§ Work to be completed: Below is a listing; reproduce each line of it exactly.
────────────────
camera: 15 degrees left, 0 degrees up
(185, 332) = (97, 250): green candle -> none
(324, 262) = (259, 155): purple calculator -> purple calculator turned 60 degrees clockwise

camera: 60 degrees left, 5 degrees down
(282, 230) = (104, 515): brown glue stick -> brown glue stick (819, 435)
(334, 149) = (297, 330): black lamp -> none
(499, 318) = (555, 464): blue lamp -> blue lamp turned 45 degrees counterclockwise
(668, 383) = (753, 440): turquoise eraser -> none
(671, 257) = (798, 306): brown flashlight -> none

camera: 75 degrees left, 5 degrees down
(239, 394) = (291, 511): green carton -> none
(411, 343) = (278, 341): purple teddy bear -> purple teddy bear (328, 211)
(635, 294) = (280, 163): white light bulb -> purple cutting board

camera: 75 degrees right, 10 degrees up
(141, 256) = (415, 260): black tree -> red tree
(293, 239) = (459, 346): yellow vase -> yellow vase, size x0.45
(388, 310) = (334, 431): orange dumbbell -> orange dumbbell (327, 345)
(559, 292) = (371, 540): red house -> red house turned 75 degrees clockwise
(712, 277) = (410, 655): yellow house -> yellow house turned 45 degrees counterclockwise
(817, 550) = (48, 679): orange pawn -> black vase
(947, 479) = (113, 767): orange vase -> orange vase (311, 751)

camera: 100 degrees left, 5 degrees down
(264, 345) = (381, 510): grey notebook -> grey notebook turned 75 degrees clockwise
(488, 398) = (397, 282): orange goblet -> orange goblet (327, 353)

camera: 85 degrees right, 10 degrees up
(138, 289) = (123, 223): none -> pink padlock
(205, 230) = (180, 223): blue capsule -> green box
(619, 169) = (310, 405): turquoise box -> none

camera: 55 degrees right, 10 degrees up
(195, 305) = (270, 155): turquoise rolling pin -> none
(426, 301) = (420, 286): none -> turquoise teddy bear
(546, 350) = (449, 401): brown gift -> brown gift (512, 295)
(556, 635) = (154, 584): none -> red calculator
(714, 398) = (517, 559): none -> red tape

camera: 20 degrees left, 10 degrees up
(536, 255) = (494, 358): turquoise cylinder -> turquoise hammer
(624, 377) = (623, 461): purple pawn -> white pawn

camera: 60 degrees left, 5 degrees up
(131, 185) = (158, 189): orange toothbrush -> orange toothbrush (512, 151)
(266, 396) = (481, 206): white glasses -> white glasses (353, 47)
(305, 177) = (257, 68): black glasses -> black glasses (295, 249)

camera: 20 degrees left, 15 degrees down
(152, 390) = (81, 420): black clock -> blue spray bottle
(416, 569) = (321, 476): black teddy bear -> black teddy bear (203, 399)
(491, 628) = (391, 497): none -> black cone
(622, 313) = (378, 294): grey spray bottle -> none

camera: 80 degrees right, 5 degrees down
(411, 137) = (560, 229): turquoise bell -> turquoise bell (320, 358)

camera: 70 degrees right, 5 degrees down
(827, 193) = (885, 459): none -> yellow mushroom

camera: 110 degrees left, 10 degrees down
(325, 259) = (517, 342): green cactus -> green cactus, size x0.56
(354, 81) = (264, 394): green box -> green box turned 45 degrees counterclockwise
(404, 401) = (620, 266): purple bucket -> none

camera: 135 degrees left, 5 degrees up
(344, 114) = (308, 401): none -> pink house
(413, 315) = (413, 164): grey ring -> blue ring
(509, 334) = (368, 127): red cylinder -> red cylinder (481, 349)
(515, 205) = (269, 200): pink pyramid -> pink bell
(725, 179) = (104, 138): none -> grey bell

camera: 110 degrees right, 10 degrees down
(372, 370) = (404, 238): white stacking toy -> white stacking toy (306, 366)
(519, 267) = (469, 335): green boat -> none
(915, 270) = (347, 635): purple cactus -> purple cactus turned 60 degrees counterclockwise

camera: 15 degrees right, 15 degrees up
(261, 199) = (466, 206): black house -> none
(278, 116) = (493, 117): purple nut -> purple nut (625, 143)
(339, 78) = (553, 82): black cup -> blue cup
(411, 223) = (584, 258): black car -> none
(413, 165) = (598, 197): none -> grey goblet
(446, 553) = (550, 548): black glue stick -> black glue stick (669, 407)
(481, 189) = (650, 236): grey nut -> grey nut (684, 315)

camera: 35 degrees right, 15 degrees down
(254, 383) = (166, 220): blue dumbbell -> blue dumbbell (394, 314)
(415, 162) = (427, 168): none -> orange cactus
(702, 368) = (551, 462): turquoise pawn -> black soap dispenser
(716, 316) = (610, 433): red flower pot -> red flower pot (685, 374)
────────────────
§ Expected output:
camera: 15 degrees left, 0 degrees up
(185, 332) = (97, 250): green candle -> none
(324, 262) = (259, 155): purple calculator -> purple calculator turned 60 degrees clockwise

camera: 60 degrees left, 5 degrees down
(282, 230) = (104, 515): brown glue stick -> brown glue stick (819, 435)
(334, 149) = (297, 330): black lamp -> none
(499, 318) = (555, 464): blue lamp -> blue lamp turned 45 degrees counterclockwise
(668, 383) = (753, 440): turquoise eraser -> none
(671, 257) = (798, 306): brown flashlight -> none

camera: 75 degrees left, 5 degrees down
(239, 394) = (291, 511): green carton -> none
(411, 343) = (278, 341): purple teddy bear -> purple teddy bear (328, 211)
(635, 294) = (280, 163): white light bulb -> purple cutting board

camera: 75 degrees right, 10 degrees up
(141, 256) = (415, 260): black tree -> red tree
(293, 239) = (459, 346): yellow vase -> yellow vase, size x0.45
(388, 310) = (334, 431): orange dumbbell -> orange dumbbell (327, 345)
(559, 292) = (371, 540): red house -> red house turned 75 degrees clockwise
(712, 277) = (410, 655): yellow house -> yellow house turned 45 degrees counterclockwise
(817, 550) = (48, 679): orange pawn -> black vase
(947, 479) = (113, 767): orange vase -> orange vase (311, 751)

camera: 100 degrees left, 5 degrees down
(264, 345) = (381, 510): grey notebook -> grey notebook turned 75 degrees clockwise
(488, 398) = (397, 282): orange goblet -> orange goblet (327, 353)

camera: 85 degrees right, 10 degrees up
(138, 289) = (123, 223): none -> pink padlock
(205, 230) = (180, 223): blue capsule -> green box
(619, 169) = (310, 405): turquoise box -> none

camera: 55 degrees right, 10 degrees up
(195, 305) = (270, 155): turquoise rolling pin -> none
(426, 301) = (420, 286): none -> turquoise teddy bear
(546, 350) = (449, 401): brown gift -> brown gift (512, 295)
(556, 635) = (154, 584): none -> red calculator
(714, 398) = (517, 559): none -> red tape

camera: 20 degrees left, 10 degrees up
(536, 255) = (494, 358): turquoise cylinder -> turquoise hammer
(624, 377) = (623, 461): purple pawn -> white pawn

camera: 60 degrees left, 5 degrees up
(131, 185) = (158, 189): orange toothbrush -> orange toothbrush (512, 151)
(266, 396) = (481, 206): white glasses -> white glasses (353, 47)
(305, 177) = (257, 68): black glasses -> black glasses (295, 249)

camera: 20 degrees left, 15 degrees down
(152, 390) = (81, 420): black clock -> blue spray bottle
(416, 569) = (321, 476): black teddy bear -> black teddy bear (203, 399)
(491, 628) = (391, 497): none -> black cone
(622, 313) = (378, 294): grey spray bottle -> none

camera: 80 degrees right, 5 degrees down
(411, 137) = (560, 229): turquoise bell -> turquoise bell (320, 358)

camera: 70 degrees right, 5 degrees down
(827, 193) = (885, 459): none -> yellow mushroom

camera: 110 degrees left, 10 degrees down
(325, 259) = (517, 342): green cactus -> green cactus, size x0.56
(354, 81) = (264, 394): green box -> green box turned 45 degrees counterclockwise
(404, 401) = (620, 266): purple bucket -> none

camera: 135 degrees left, 5 degrees up
(344, 114) = (308, 401): none -> pink house
(413, 315) = (413, 164): grey ring -> blue ring
(509, 334) = (368, 127): red cylinder -> red cylinder (481, 349)
(515, 205) = (269, 200): pink pyramid -> pink bell
(725, 179) = (104, 138): none -> grey bell

camera: 110 degrees right, 10 degrees down
(372, 370) = (404, 238): white stacking toy -> white stacking toy (306, 366)
(519, 267) = (469, 335): green boat -> none
(915, 270) = (347, 635): purple cactus -> purple cactus turned 60 degrees counterclockwise

camera: 15 degrees right, 15 degrees up
(261, 199) = (466, 206): black house -> none
(278, 116) = (493, 117): purple nut -> purple nut (625, 143)
(339, 78) = (553, 82): black cup -> blue cup
(411, 223) = (584, 258): black car -> none
(413, 165) = (598, 197): none -> grey goblet
(446, 553) = (550, 548): black glue stick -> black glue stick (669, 407)
(481, 189) = (650, 236): grey nut -> grey nut (684, 315)

camera: 35 degrees right, 15 degrees down
(254, 383) = (166, 220): blue dumbbell -> blue dumbbell (394, 314)
(415, 162) = (427, 168): none -> orange cactus
(702, 368) = (551, 462): turquoise pawn -> black soap dispenser
(716, 316) = (610, 433): red flower pot -> red flower pot (685, 374)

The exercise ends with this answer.